§ TASK GOAL: Every line below that contains the word "rouge" must be copied.

WORKING DATA Block Start

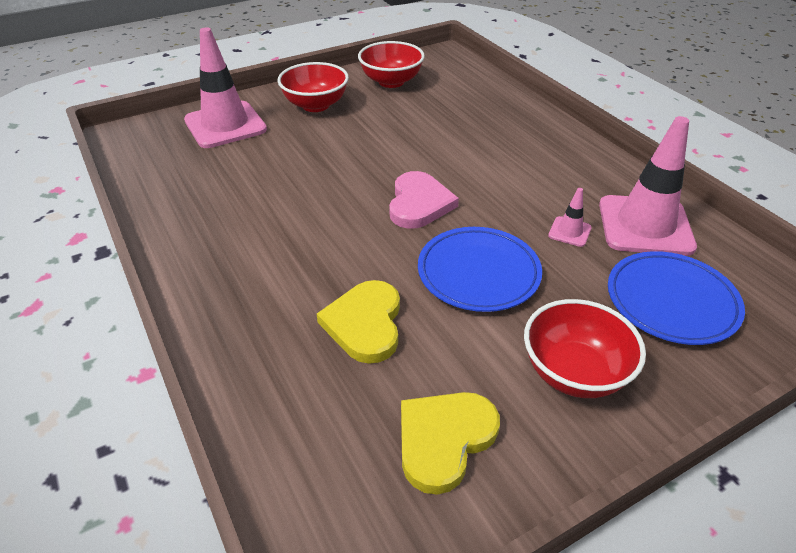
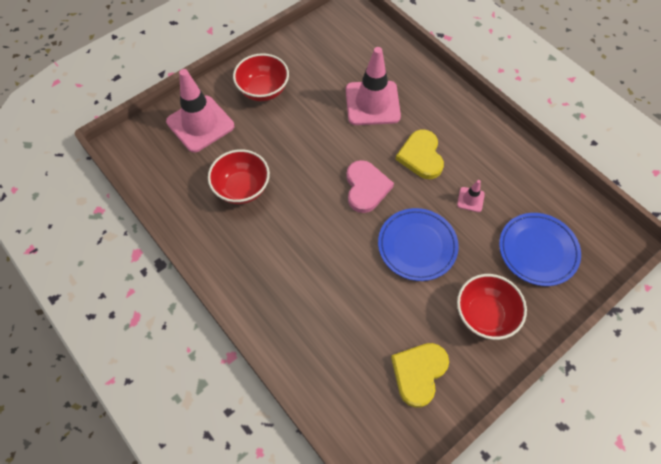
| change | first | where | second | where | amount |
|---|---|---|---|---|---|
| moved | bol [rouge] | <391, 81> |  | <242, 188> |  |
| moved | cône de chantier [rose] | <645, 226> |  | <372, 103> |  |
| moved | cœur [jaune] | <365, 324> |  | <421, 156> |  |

WORKING DATA Block End
WORKING DATA Block Start

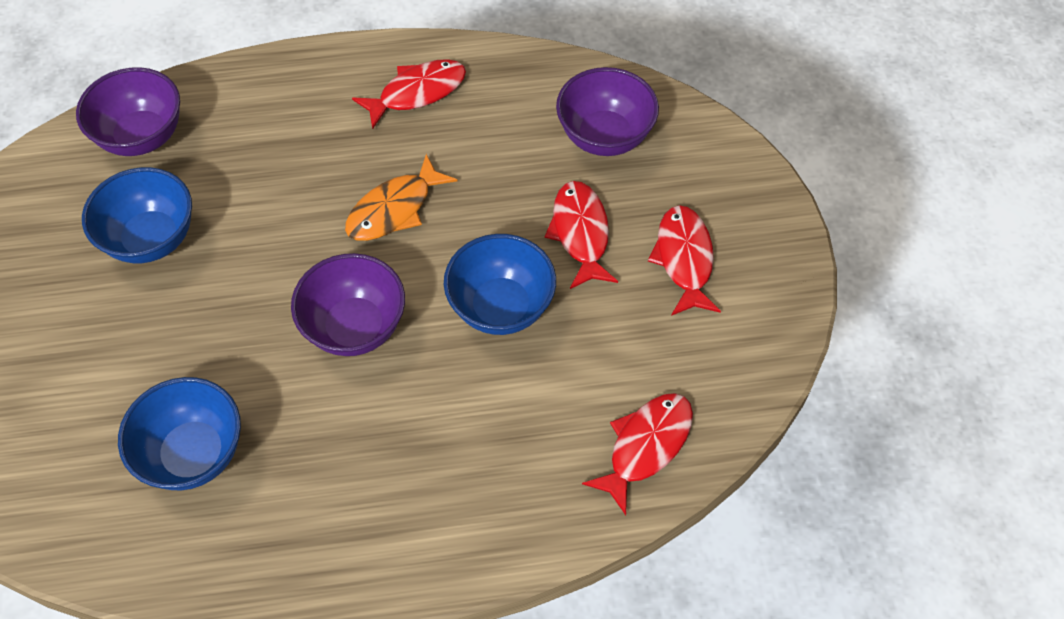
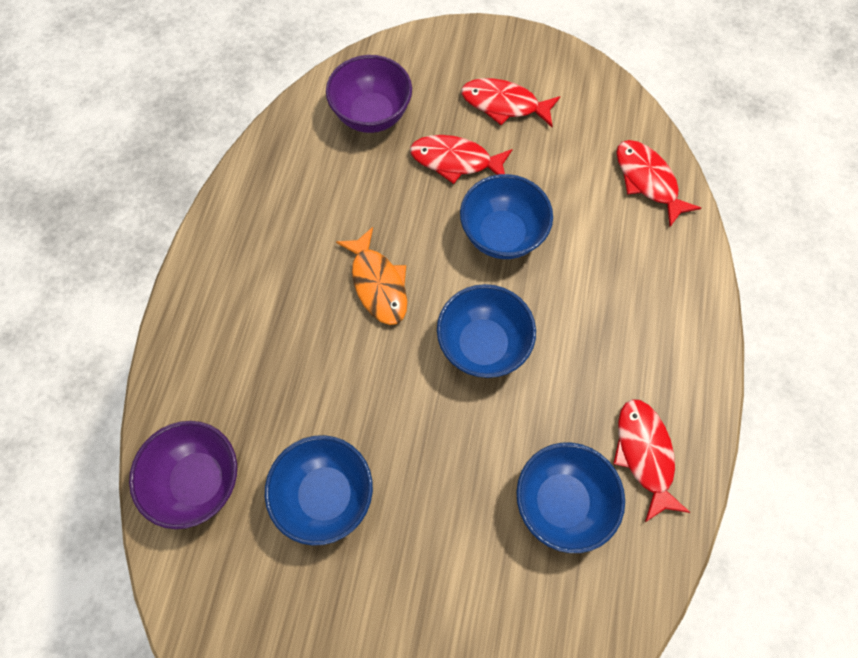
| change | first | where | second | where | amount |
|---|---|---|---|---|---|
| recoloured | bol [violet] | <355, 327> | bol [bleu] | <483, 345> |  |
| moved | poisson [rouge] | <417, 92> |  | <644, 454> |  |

WORKING DATA Block End
WORKING DATA Block Start

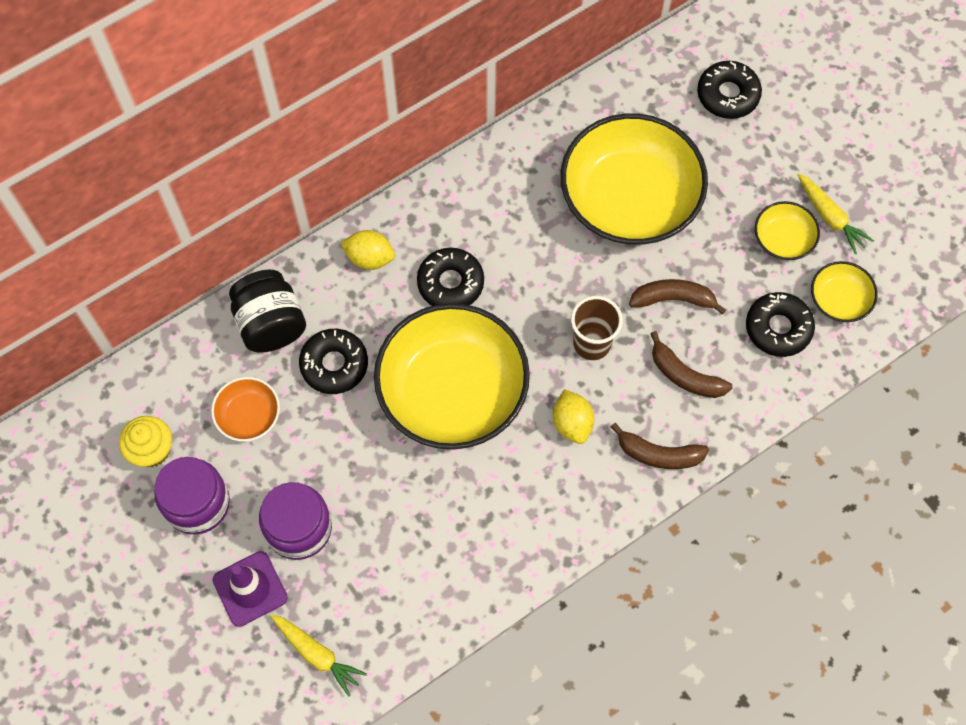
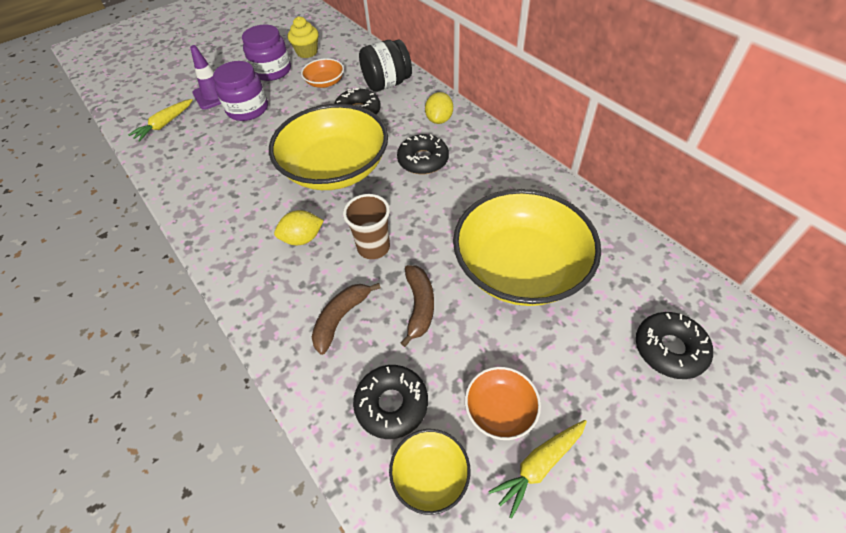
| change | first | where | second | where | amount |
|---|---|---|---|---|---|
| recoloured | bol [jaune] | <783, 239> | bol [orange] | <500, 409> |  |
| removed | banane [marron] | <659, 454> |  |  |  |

WORKING DATA Block End

§ RESULT:
| moved | bol [rouge] | <391, 81> |  | <242, 188> |  |
| moved | poisson [rouge] | <417, 92> |  | <644, 454> |  |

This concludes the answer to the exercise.